PROVIDED ENTRIES =>
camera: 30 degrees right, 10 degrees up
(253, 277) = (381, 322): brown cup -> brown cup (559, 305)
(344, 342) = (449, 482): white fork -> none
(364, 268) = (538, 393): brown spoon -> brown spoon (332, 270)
--
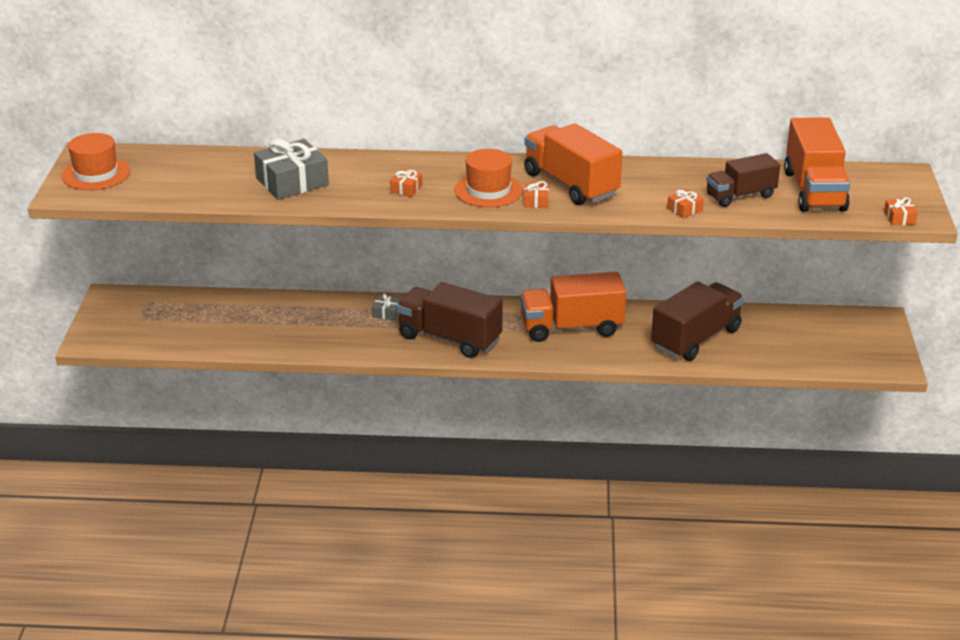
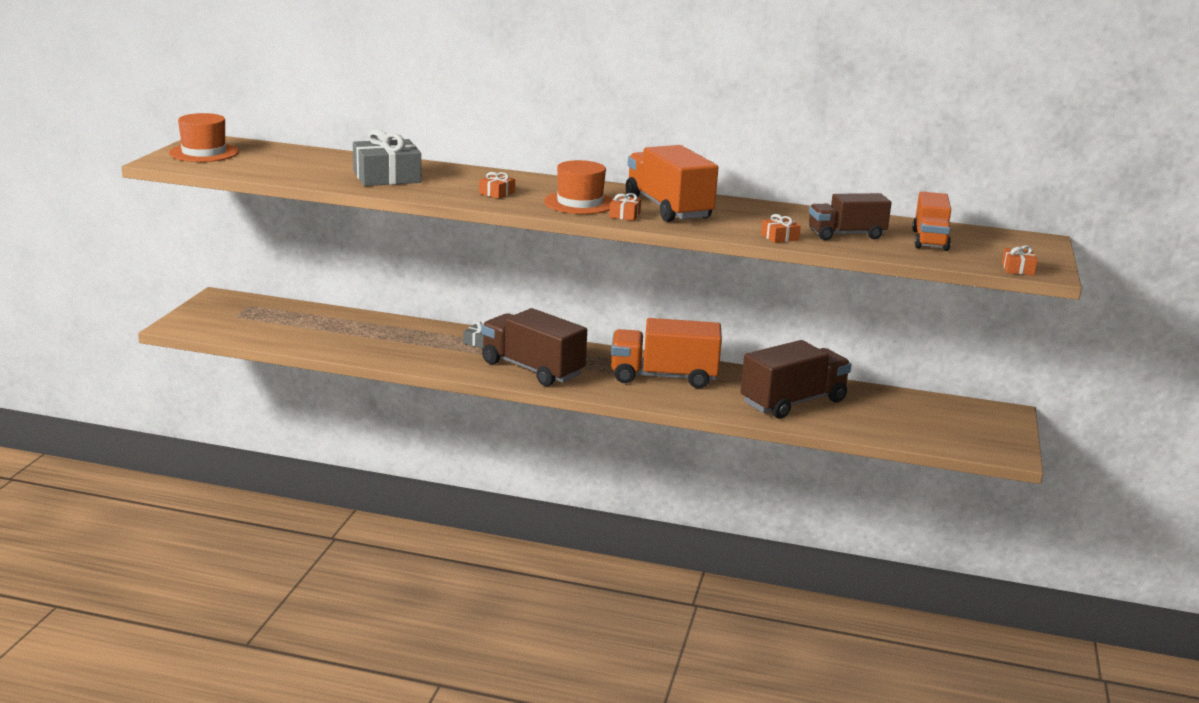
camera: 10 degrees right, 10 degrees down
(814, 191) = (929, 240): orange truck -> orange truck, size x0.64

TASK GOAL => Only the lines from the one containing "camera: 30 degrees right, 10 degrees up" through the one containing "(364, 268) = (538, 393): brown" are to be retyped, both boundary lines included, with no other material.

TASK OUTPUT =>
camera: 30 degrees right, 10 degrees up
(253, 277) = (381, 322): brown cup -> brown cup (559, 305)
(344, 342) = (449, 482): white fork -> none
(364, 268) = (538, 393): brown spoon -> brown spoon (332, 270)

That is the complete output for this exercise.